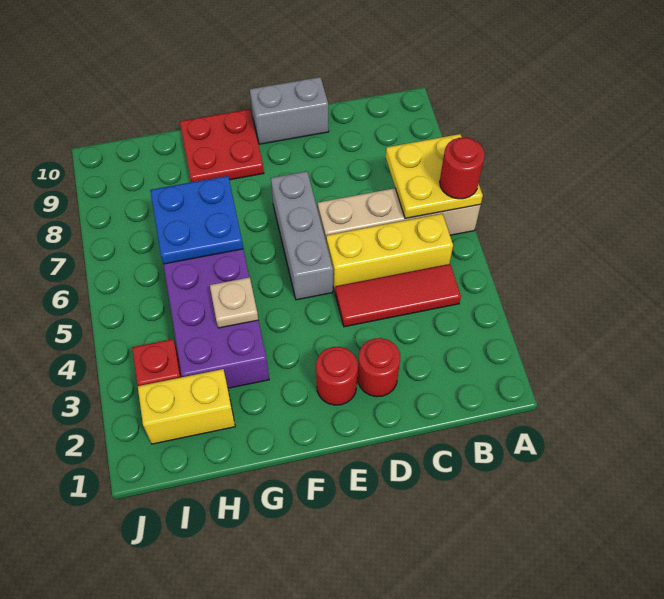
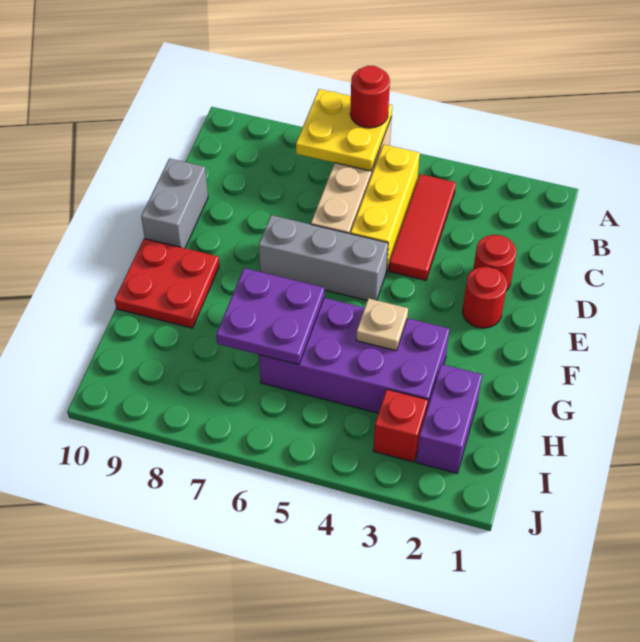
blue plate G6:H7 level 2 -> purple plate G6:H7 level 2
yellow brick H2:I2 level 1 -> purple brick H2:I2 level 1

...

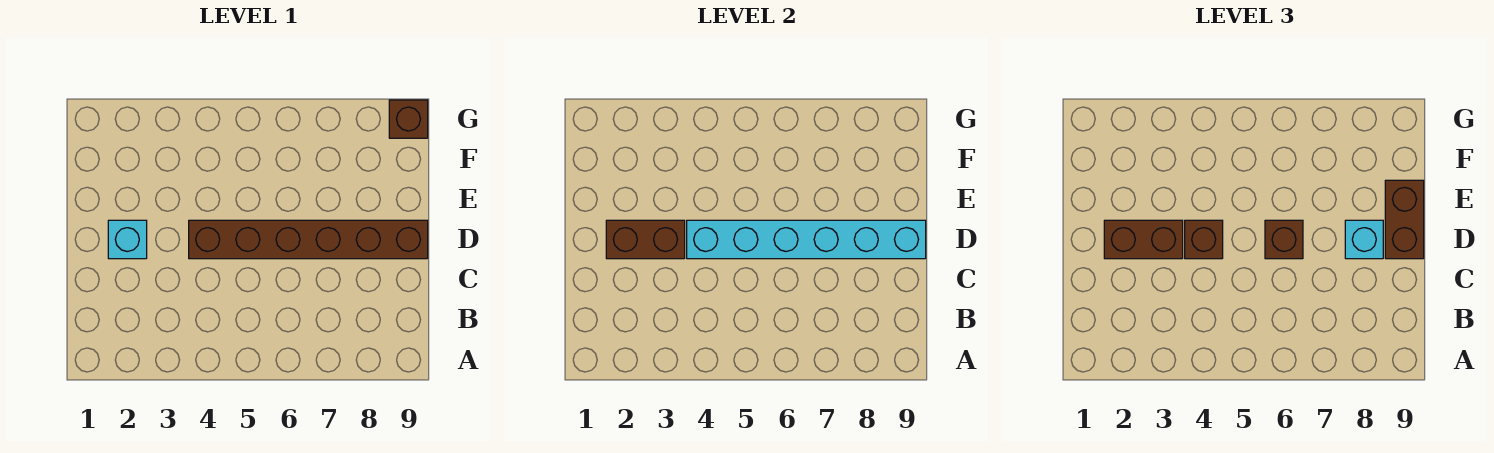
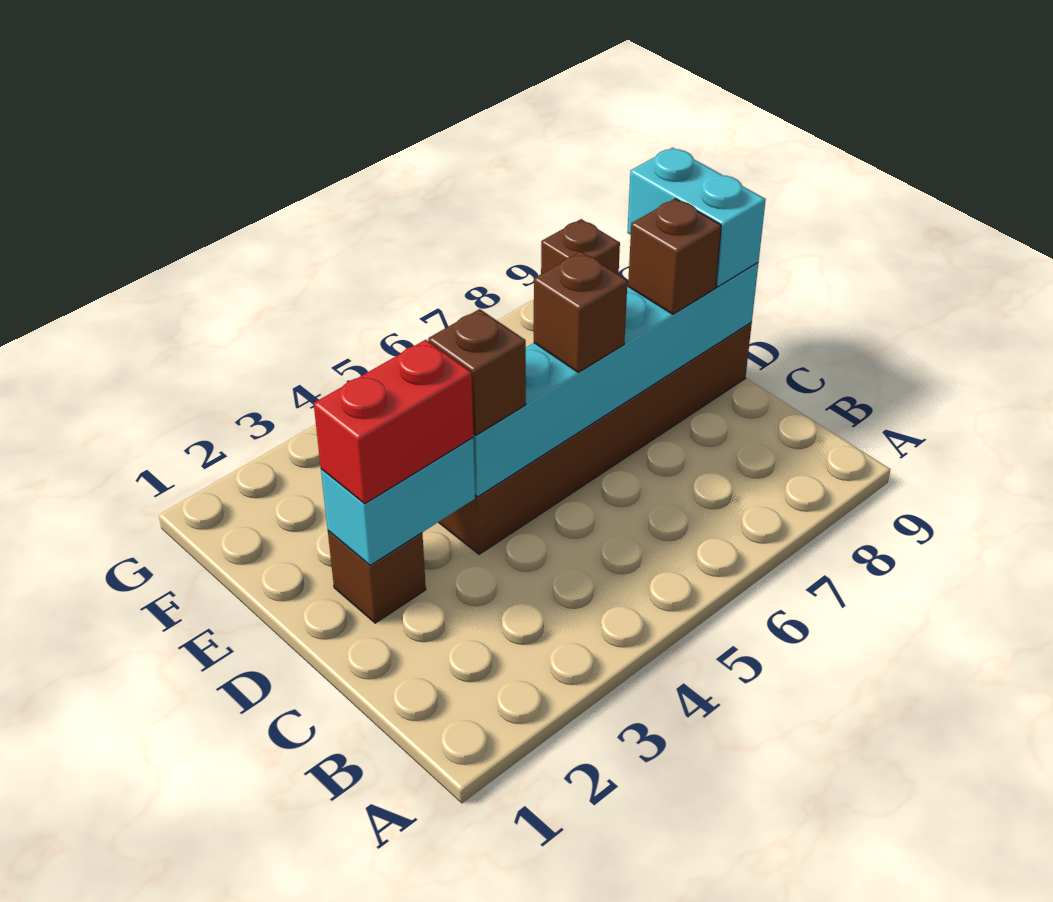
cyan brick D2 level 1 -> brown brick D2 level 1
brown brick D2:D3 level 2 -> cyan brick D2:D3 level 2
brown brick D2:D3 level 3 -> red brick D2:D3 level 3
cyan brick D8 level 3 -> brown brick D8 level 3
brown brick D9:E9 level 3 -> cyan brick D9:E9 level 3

▸ WHAT TO WORK ON: Reproduce exactly the lines of the records above from the one with "brown brick D2:D3 level 3" to the one with "brown brick D9:E9", both included, and leave out everything else.

▸ RESPONSE AREA:
brown brick D2:D3 level 3 -> red brick D2:D3 level 3
cyan brick D8 level 3 -> brown brick D8 level 3
brown brick D9:E9 level 3 -> cyan brick D9:E9 level 3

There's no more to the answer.